[Available records — start]
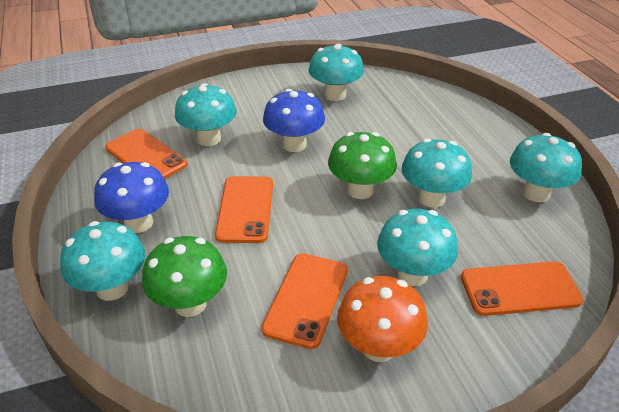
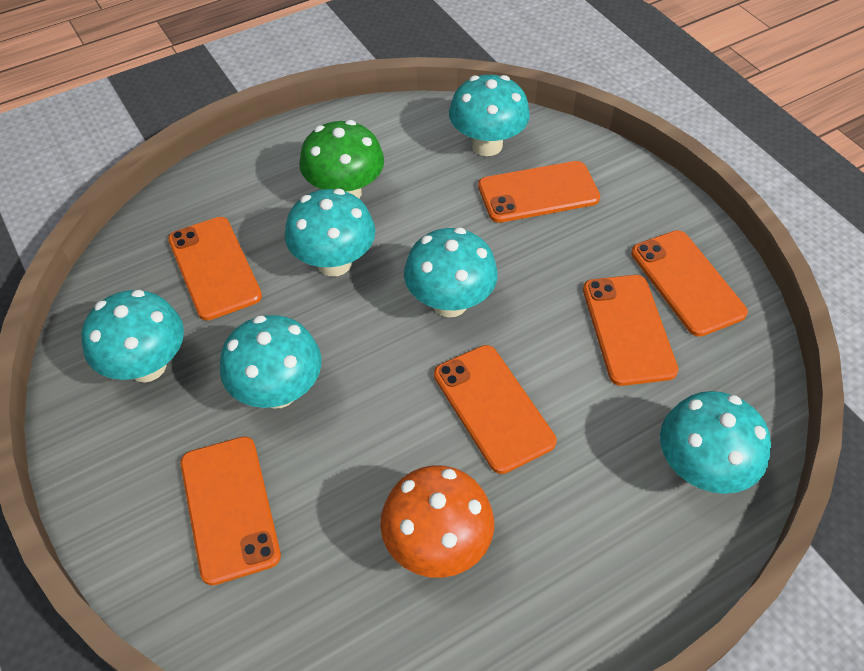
blue mushroom: 2 -> 0
green mushroom: 2 -> 1
orange phone: 4 -> 6

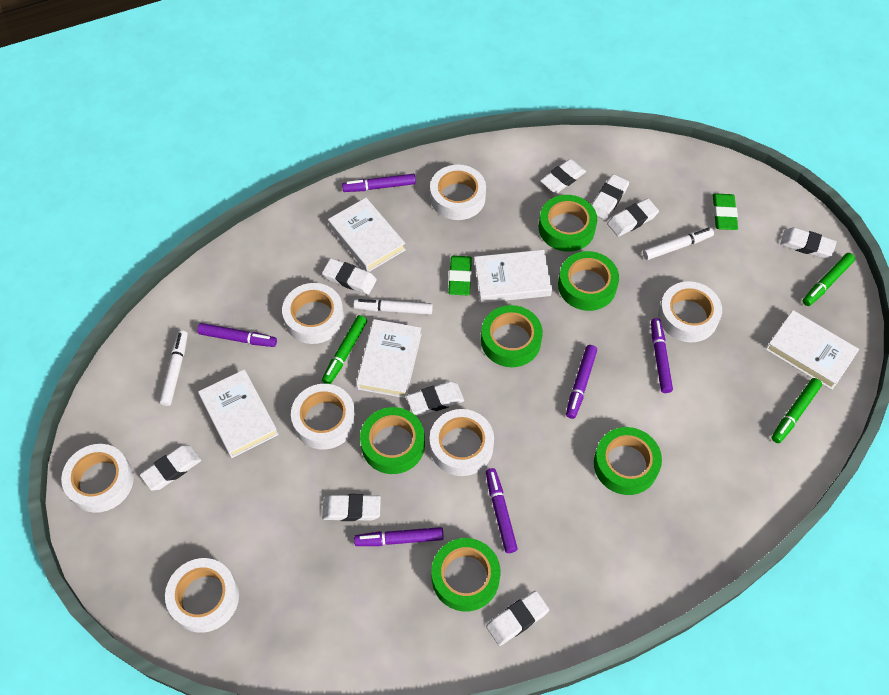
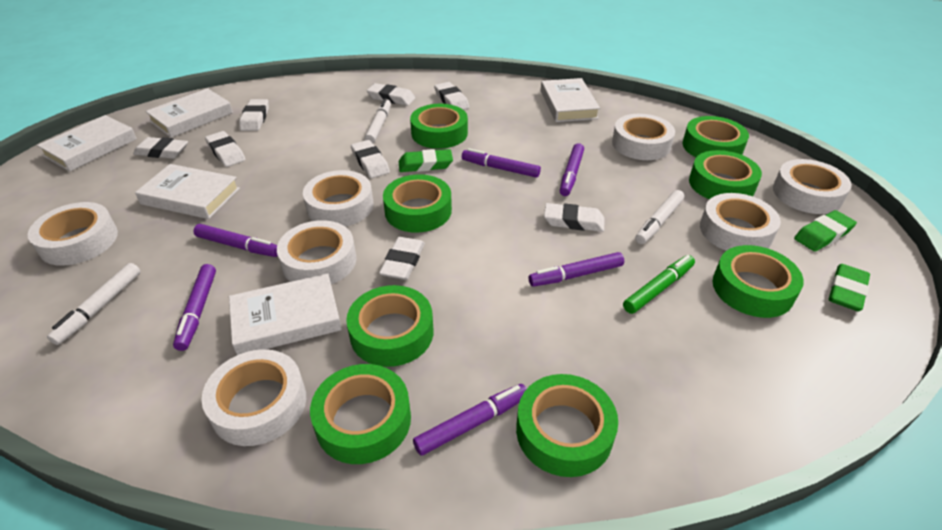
green eraser: 2 -> 3
green marker: 3 -> 1
green tape: 6 -> 8
white eraser: 9 -> 8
[Available records — finish]
Exercise objective >> Your task is to reproduce every record exactly while omitting the pictures.

Solution to this exercise >>
blue mushroom: 2 -> 0
green mushroom: 2 -> 1
orange phone: 4 -> 6

green eraser: 2 -> 3
green marker: 3 -> 1
green tape: 6 -> 8
white eraser: 9 -> 8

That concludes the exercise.